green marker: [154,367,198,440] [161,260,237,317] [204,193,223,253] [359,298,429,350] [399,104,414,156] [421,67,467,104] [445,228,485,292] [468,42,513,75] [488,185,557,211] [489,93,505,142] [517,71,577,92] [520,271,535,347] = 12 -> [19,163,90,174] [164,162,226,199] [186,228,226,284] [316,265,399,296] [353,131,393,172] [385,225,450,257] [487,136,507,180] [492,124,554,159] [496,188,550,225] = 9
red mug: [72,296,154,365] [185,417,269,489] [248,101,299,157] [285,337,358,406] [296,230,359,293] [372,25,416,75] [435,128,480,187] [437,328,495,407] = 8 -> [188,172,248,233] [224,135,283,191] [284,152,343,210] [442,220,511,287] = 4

==

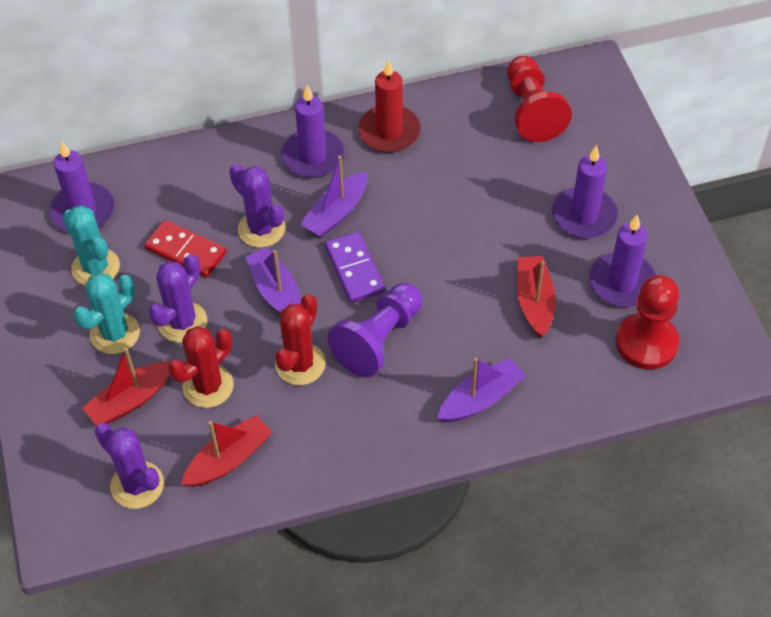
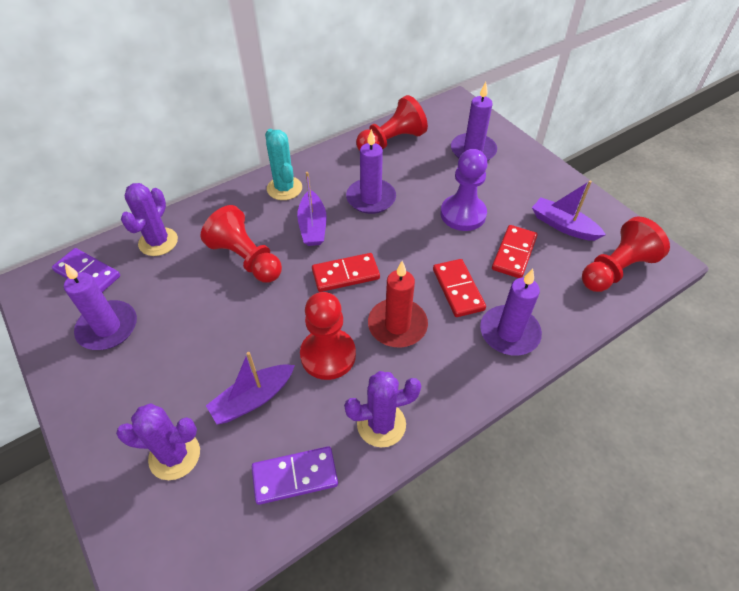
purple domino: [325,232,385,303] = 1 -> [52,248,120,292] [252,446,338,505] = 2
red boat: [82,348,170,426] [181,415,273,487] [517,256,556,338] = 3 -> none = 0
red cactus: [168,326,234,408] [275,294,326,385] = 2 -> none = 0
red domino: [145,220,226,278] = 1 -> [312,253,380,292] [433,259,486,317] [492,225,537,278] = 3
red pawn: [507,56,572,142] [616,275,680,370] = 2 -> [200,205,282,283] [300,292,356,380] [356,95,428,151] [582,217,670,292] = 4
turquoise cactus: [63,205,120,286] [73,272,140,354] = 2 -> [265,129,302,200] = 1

> **Instructions to follow**:
Referring to the material above, set down exactly the lines between the line with "green marker: [154,367,198,440]" and the line with "red mug: [72,296,154,365]", inclusive, and no other lines.

> **Task result**:
green marker: [154,367,198,440] [161,260,237,317] [204,193,223,253] [359,298,429,350] [399,104,414,156] [421,67,467,104] [445,228,485,292] [468,42,513,75] [488,185,557,211] [489,93,505,142] [517,71,577,92] [520,271,535,347] = 12 -> [19,163,90,174] [164,162,226,199] [186,228,226,284] [316,265,399,296] [353,131,393,172] [385,225,450,257] [487,136,507,180] [492,124,554,159] [496,188,550,225] = 9
red mug: [72,296,154,365] [185,417,269,489] [248,101,299,157] [285,337,358,406] [296,230,359,293] [372,25,416,75] [435,128,480,187] [437,328,495,407] = 8 -> [188,172,248,233] [224,135,283,191] [284,152,343,210] [442,220,511,287] = 4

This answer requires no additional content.